INFORMATION PROVIDED >>
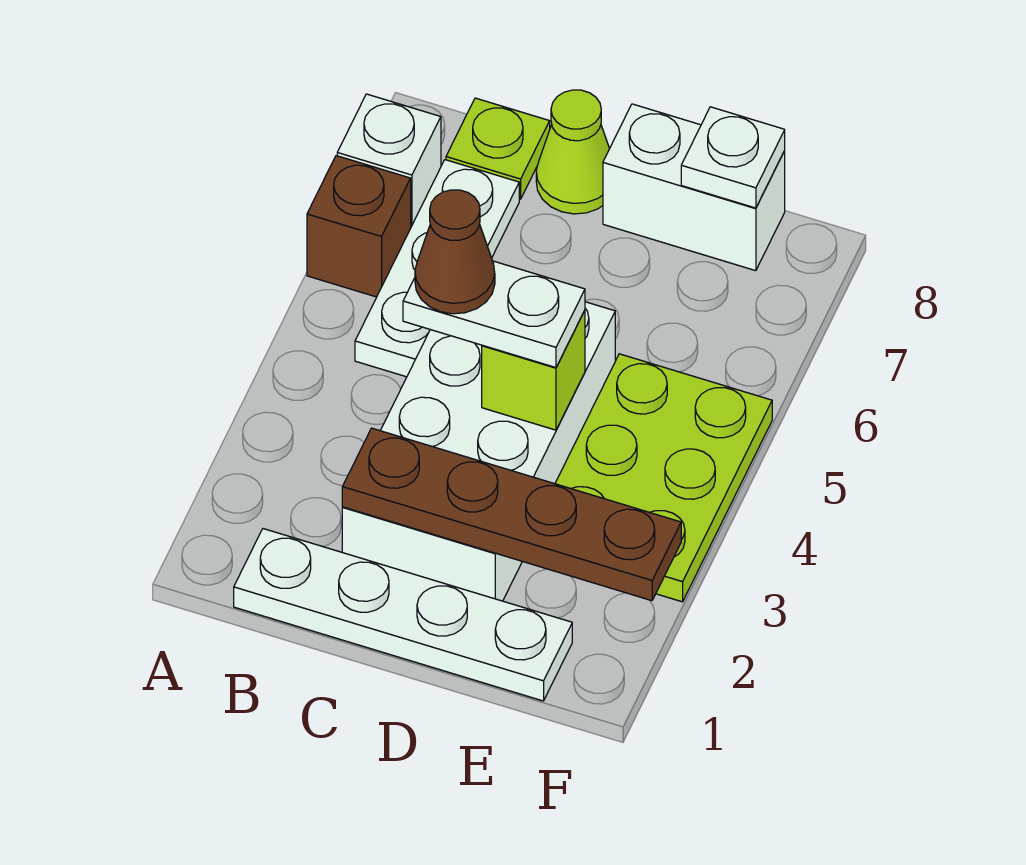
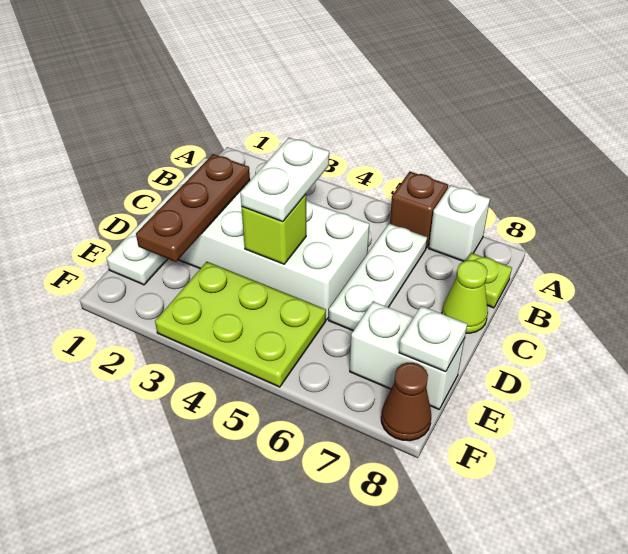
white plate B5:B7 level 1 -> white plate B6:D6 level 1
brown plate C2:F2 level 2 -> brown plate C2:E2 level 2
brown cone C4 level 4 -> brown cone F8 level 1
white brick D8:E8 level 1 -> white brick E7:E8 level 1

TASK >>
The response should restate the material above word for word and contain no pictures.

FINAL ANSWER >>
white plate B5:B7 level 1 -> white plate B6:D6 level 1
brown plate C2:F2 level 2 -> brown plate C2:E2 level 2
brown cone C4 level 4 -> brown cone F8 level 1
white brick D8:E8 level 1 -> white brick E7:E8 level 1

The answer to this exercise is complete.